▶ TASK STATEMENT: In the listing below, find the line containing "SERVO: none -> SG90" and the line containing "LCD2: LCD0802 -> LCD1602". Repeat exactly those two lines and every line between them.
•••••
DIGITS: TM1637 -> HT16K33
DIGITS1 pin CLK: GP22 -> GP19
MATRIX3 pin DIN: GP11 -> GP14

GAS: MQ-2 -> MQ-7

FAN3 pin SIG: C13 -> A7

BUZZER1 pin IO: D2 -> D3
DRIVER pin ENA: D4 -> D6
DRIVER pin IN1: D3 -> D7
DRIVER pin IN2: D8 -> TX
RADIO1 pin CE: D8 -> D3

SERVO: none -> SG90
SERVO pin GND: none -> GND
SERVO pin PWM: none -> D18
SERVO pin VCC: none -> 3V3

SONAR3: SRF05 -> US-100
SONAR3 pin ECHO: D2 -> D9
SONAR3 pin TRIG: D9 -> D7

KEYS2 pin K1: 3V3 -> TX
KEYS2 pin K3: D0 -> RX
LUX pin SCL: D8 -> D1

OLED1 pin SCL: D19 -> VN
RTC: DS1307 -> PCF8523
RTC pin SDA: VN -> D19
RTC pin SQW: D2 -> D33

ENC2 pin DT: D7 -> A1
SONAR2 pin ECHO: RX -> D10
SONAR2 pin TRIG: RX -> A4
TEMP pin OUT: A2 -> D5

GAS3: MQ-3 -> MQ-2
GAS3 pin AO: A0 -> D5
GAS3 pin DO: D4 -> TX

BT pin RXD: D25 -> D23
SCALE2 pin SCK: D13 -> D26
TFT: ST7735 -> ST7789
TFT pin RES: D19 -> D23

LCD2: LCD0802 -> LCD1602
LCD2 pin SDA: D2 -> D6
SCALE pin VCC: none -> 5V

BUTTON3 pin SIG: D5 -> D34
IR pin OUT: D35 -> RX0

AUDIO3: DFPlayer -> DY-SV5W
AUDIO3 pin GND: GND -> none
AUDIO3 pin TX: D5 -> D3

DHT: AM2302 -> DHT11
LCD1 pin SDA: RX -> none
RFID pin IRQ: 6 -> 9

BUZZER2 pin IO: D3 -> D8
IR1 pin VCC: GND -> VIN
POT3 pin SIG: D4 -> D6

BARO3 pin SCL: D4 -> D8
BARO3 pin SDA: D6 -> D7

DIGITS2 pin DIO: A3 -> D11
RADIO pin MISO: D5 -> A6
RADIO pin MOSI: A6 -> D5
•••••
▶ TASK ANSWER:
SERVO: none -> SG90
SERVO pin GND: none -> GND
SERVO pin PWM: none -> D18
SERVO pin VCC: none -> 3V3

SONAR3: SRF05 -> US-100
SONAR3 pin ECHO: D2 -> D9
SONAR3 pin TRIG: D9 -> D7

KEYS2 pin K1: 3V3 -> TX
KEYS2 pin K3: D0 -> RX
LUX pin SCL: D8 -> D1

OLED1 pin SCL: D19 -> VN
RTC: DS1307 -> PCF8523
RTC pin SDA: VN -> D19
RTC pin SQW: D2 -> D33

ENC2 pin DT: D7 -> A1
SONAR2 pin ECHO: RX -> D10
SONAR2 pin TRIG: RX -> A4
TEMP pin OUT: A2 -> D5

GAS3: MQ-3 -> MQ-2
GAS3 pin AO: A0 -> D5
GAS3 pin DO: D4 -> TX

BT pin RXD: D25 -> D23
SCALE2 pin SCK: D13 -> D26
TFT: ST7735 -> ST7789
TFT pin RES: D19 -> D23

LCD2: LCD0802 -> LCD1602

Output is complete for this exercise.